§ EXERCISE DESCRIPTION
Retype, exactly and completely, the listing that comes next, skipping its images.

§ RECORDS
---*---
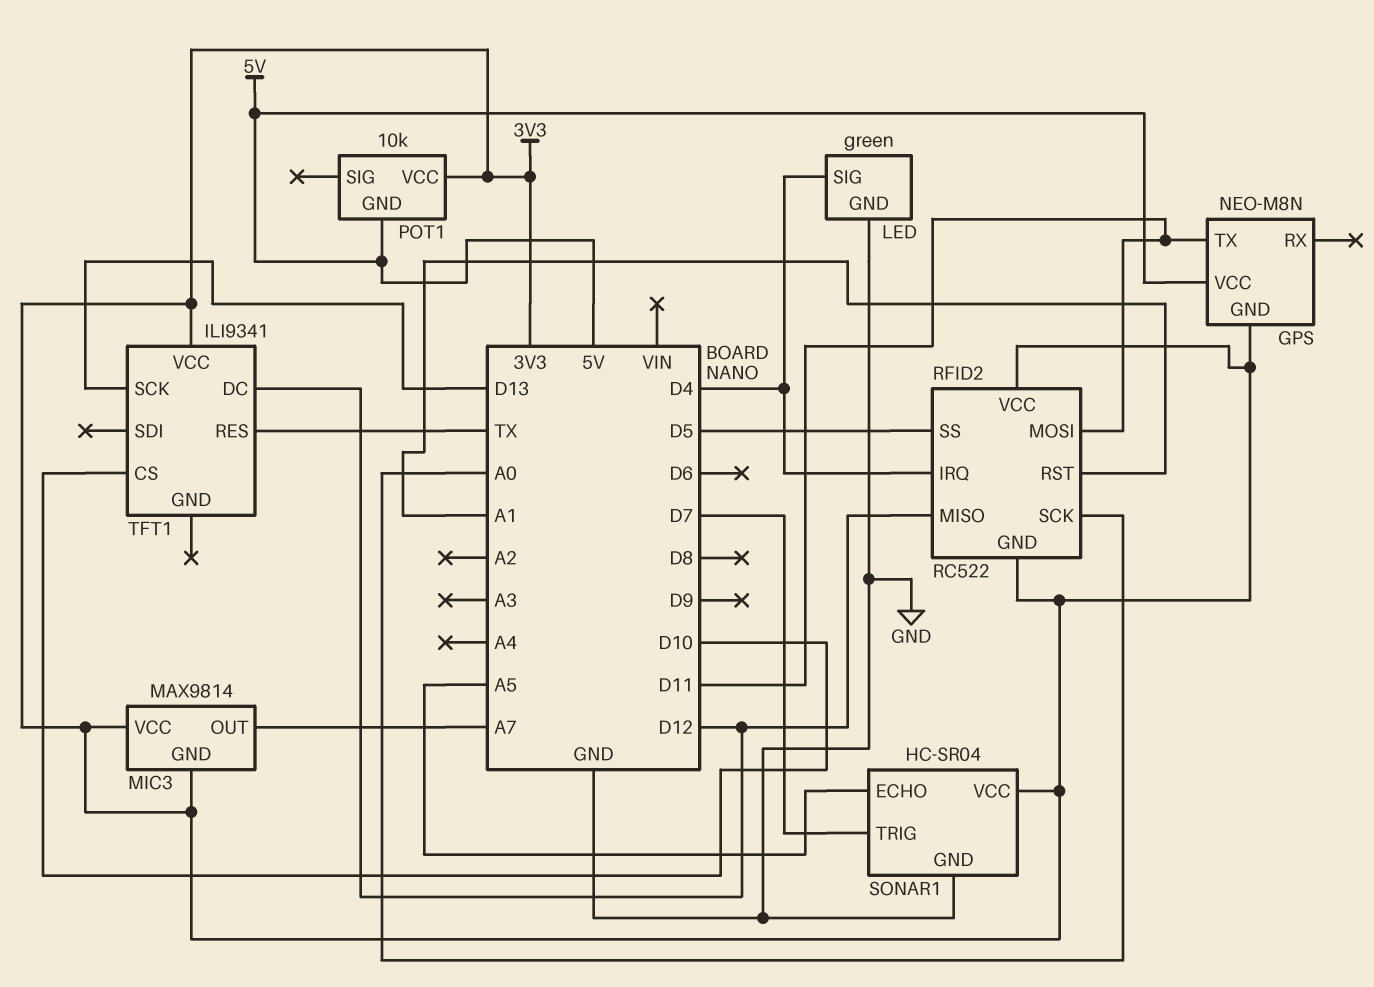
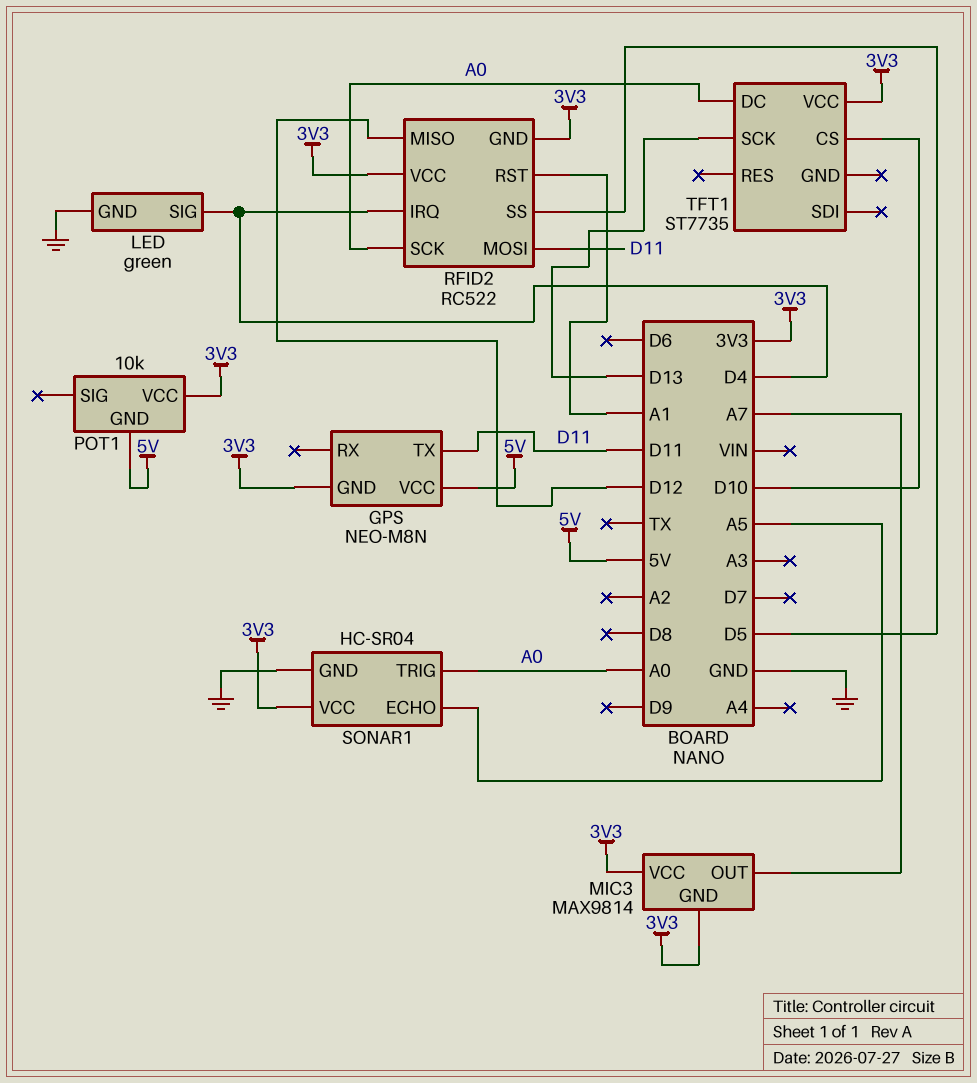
SONAR1 pin TRIG: D7 -> A0
TFT1: ILI9341 -> ST7735
TFT1 pin DC: D12 -> A0
TFT1 pin RES: TX -> none

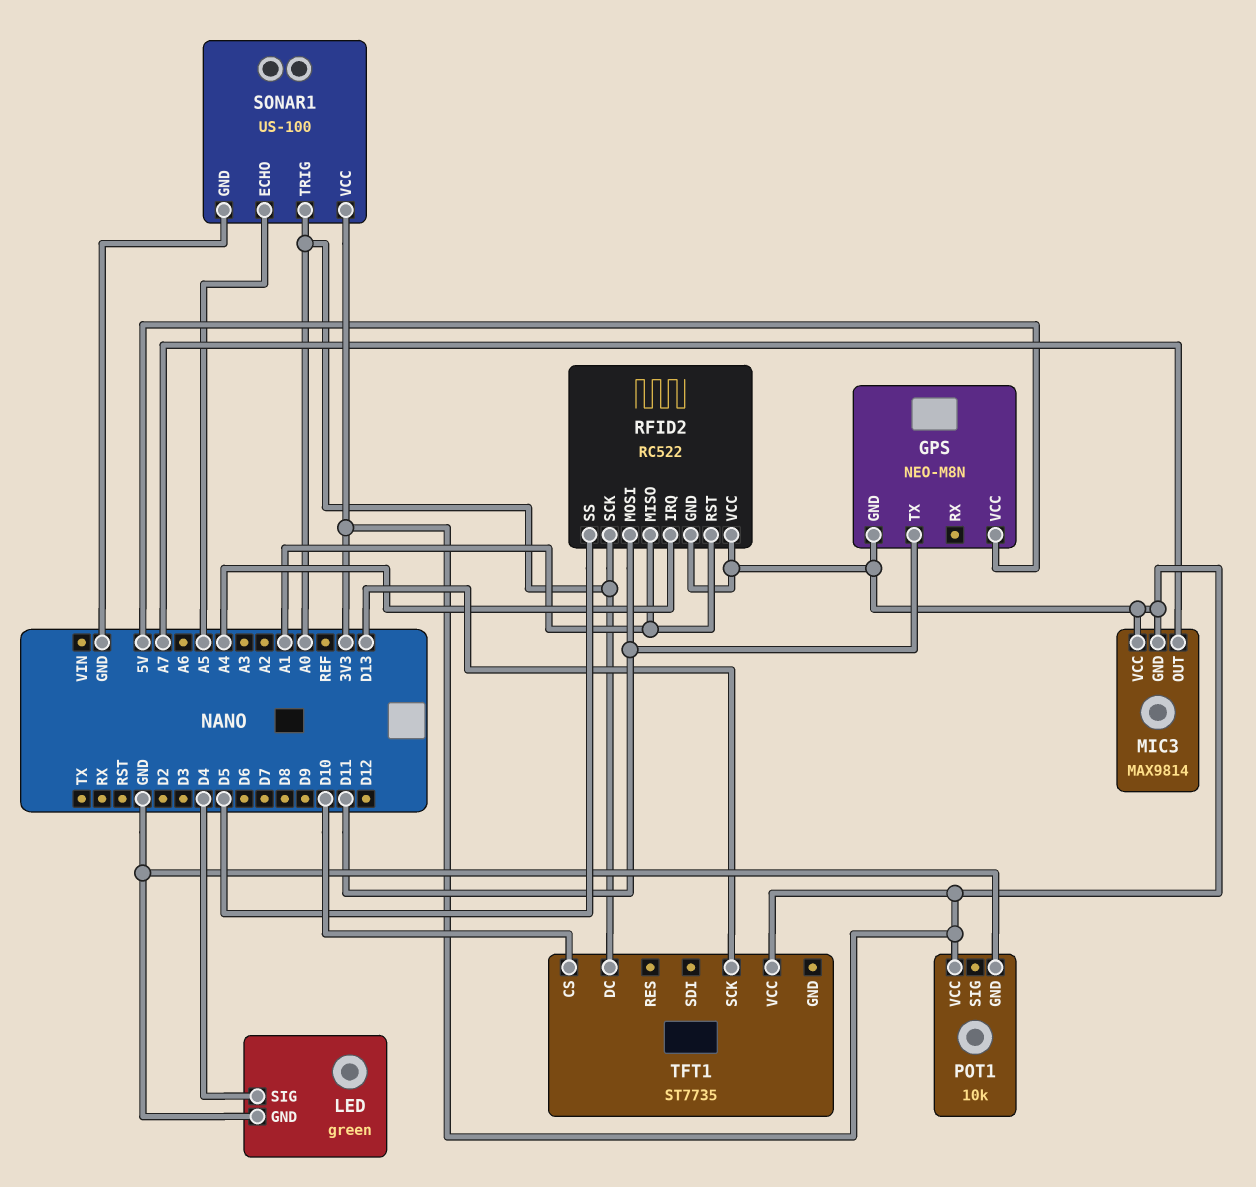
POT1 pin GND: 5V -> GND
RFID2 pin IRQ: D4 -> A4
RFID2 pin MISO: D12 -> A1
SONAR1: HC-SR04 -> US-100

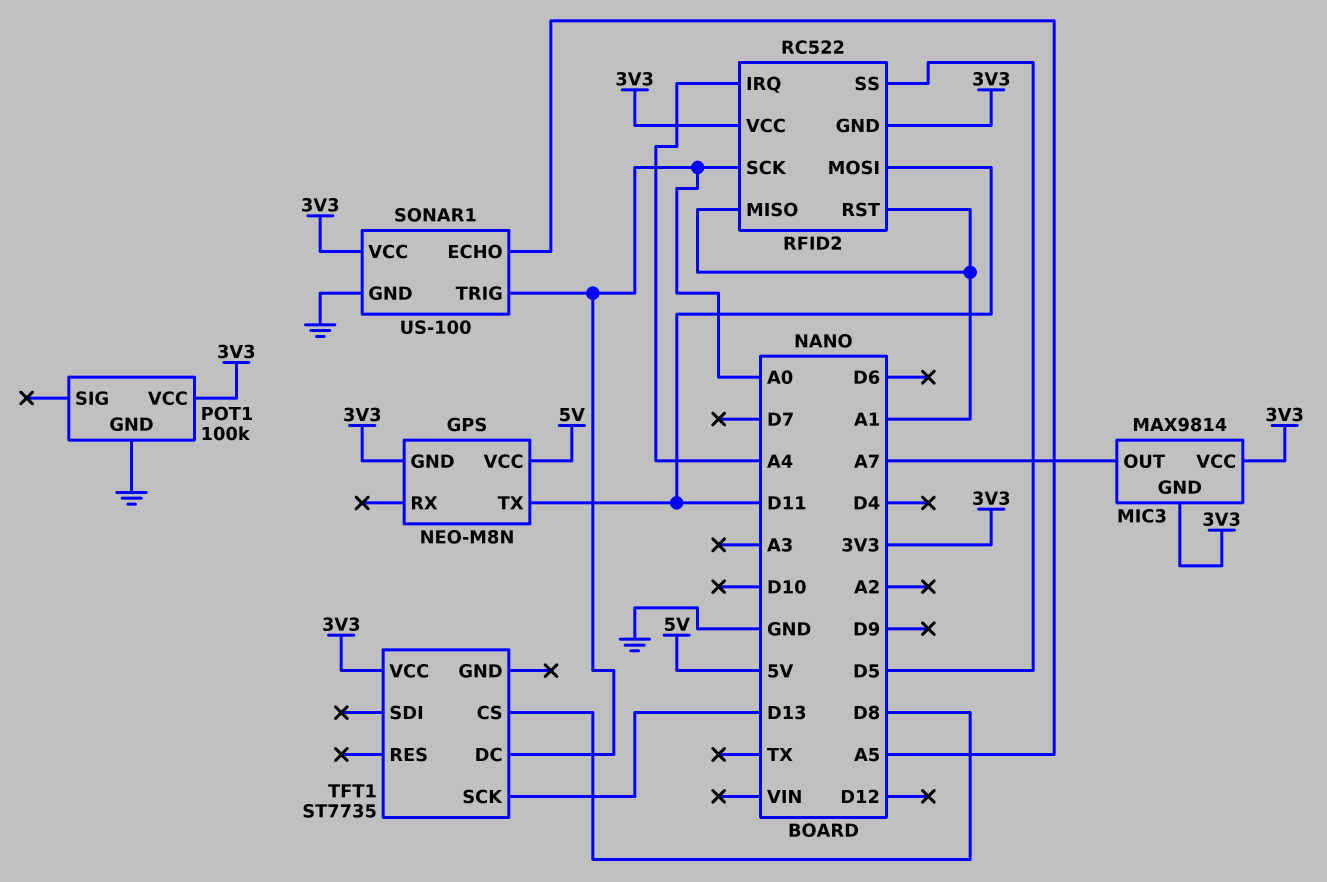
LED: green -> none
LED pin GND: GND -> none
LED pin SIG: D4 -> none
POT1: 10k -> 100k
TFT1 pin CS: D10 -> D8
---*---
§ EXERCISE RESULT
SONAR1 pin TRIG: D7 -> A0
TFT1: ILI9341 -> ST7735
TFT1 pin DC: D12 -> A0
TFT1 pin RES: TX -> none

POT1 pin GND: 5V -> GND
RFID2 pin IRQ: D4 -> A4
RFID2 pin MISO: D12 -> A1
SONAR1: HC-SR04 -> US-100

LED: green -> none
LED pin GND: GND -> none
LED pin SIG: D4 -> none
POT1: 10k -> 100k
TFT1 pin CS: D10 -> D8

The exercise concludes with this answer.